What is required:
Print each line from the start of the records below up through the line where "orange dumbbell: 4 -> 3" is found, exactly as given.

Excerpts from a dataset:
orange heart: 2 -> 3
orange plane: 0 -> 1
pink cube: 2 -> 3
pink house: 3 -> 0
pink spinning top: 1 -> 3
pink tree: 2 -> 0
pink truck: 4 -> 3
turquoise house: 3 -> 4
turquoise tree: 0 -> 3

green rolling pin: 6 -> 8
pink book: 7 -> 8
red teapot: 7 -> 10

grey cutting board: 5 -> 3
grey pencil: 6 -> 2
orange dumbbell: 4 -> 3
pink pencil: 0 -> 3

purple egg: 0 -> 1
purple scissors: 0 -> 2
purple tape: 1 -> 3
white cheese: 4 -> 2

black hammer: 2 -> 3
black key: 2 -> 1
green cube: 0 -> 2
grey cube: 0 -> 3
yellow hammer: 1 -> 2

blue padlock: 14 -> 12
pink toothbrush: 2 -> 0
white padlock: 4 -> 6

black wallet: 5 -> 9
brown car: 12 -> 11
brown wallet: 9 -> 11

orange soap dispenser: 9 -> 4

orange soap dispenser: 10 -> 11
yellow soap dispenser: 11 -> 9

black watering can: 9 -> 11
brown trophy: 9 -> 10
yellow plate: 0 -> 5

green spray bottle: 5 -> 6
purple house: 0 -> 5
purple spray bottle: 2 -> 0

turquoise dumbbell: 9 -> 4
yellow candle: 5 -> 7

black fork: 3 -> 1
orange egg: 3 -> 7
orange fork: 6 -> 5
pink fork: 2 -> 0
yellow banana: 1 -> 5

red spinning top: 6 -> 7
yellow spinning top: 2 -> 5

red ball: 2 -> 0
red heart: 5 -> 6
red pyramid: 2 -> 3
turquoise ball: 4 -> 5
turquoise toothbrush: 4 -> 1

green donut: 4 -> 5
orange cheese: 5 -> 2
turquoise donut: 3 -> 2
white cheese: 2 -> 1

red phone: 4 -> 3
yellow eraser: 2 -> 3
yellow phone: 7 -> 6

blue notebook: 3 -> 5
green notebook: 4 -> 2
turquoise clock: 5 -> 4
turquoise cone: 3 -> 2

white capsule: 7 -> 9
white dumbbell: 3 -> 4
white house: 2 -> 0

Solved problem:
orange heart: 2 -> 3
orange plane: 0 -> 1
pink cube: 2 -> 3
pink house: 3 -> 0
pink spinning top: 1 -> 3
pink tree: 2 -> 0
pink truck: 4 -> 3
turquoise house: 3 -> 4
turquoise tree: 0 -> 3

green rolling pin: 6 -> 8
pink book: 7 -> 8
red teapot: 7 -> 10

grey cutting board: 5 -> 3
grey pencil: 6 -> 2
orange dumbbell: 4 -> 3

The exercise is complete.